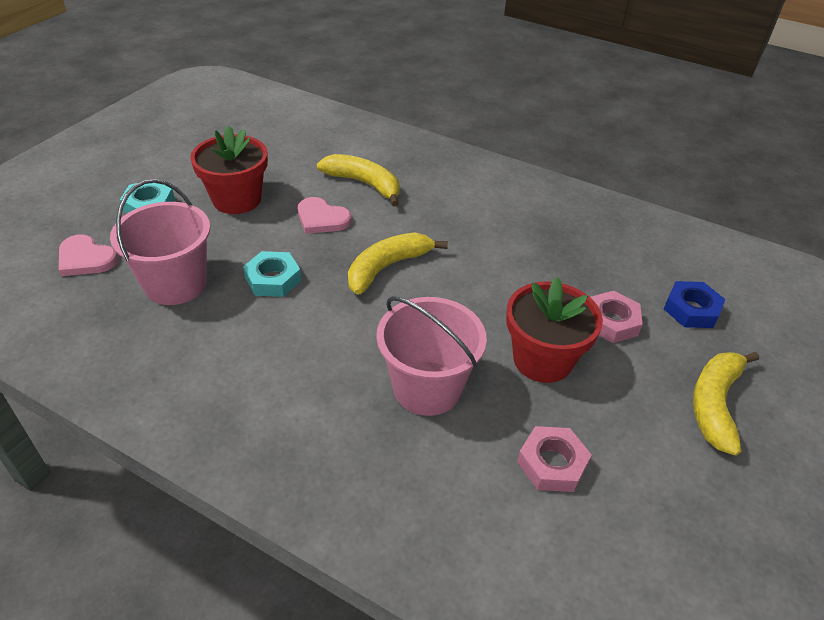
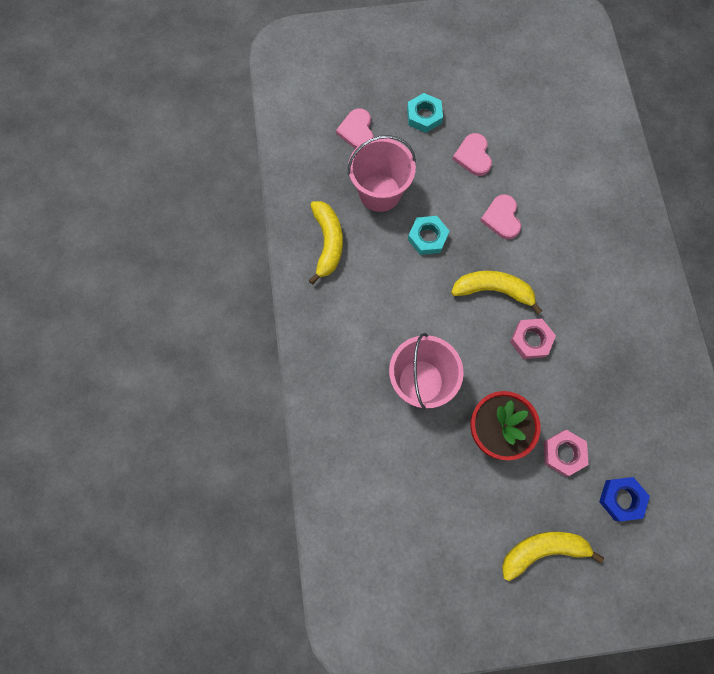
camera: 55 degrees right, 30 degrees up
(237, 199) = (473, 156): red flower pot -> pink heart
(364, 184) = (559, 213): yellow banana -> yellow banana (327, 243)
(552, 463) = (423, 479): pink nut -> pink nut (531, 340)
---*---
# [REQUIRED WORK]
The answer is the line with "(237, 199) = (473, 156): red" plus every line after it, printed exactly as they appear above.

# [WRITTEN REPLY]
(237, 199) = (473, 156): red flower pot -> pink heart
(364, 184) = (559, 213): yellow banana -> yellow banana (327, 243)
(552, 463) = (423, 479): pink nut -> pink nut (531, 340)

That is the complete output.